**The request**. Convert every line of the rows below into a Markdown table with the columns "No." and "Line", numbering each line and skipping blank lines. Leave the pictures out.

**Data section**.
"""
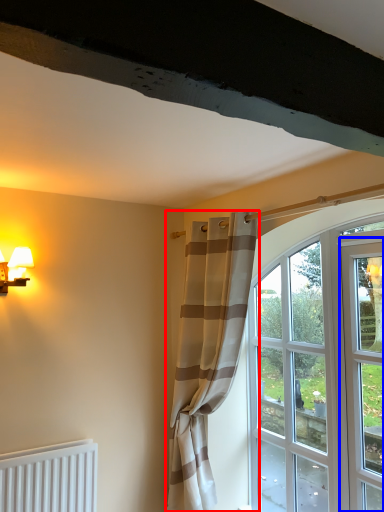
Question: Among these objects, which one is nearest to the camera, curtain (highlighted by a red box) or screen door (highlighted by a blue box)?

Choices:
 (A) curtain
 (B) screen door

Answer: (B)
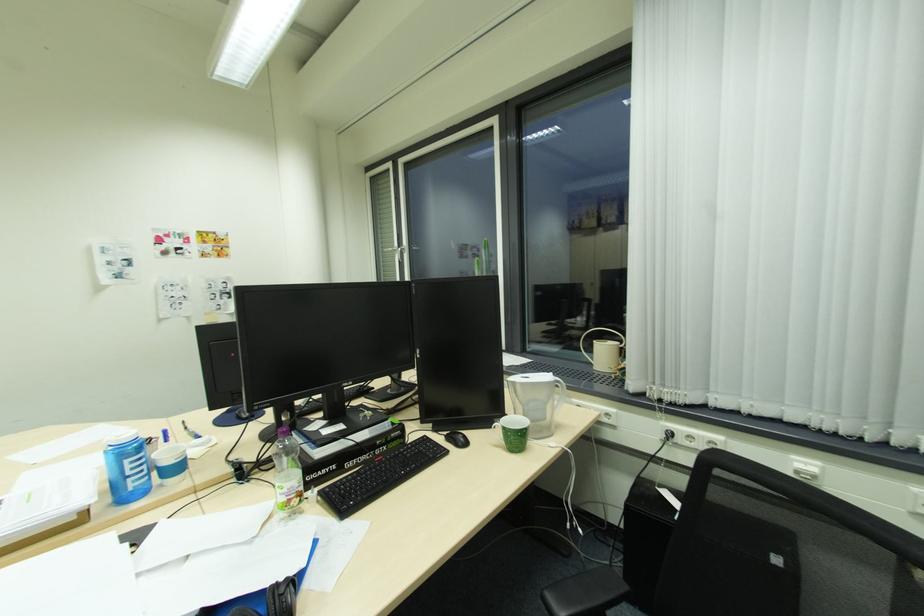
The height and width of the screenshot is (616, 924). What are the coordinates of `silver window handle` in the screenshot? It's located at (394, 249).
"""
**Response to the task**.
| No. | Line |
|---|---|
| 1 | Question: Among these objects, which one is nearest to the camera, curtain (highlighted by a red box) or screen door (highlighted by a blue box)? |
| 2 | Choices: |
| 3 |  (A) curtain |
| 4 |  (B) screen door |
| 5 | Answer: (B) |
| 6 | The height and width of the screenshot is (616, 924). What are the coordinates of `silver window handle` in the screenshot? It's located at (394, 249). |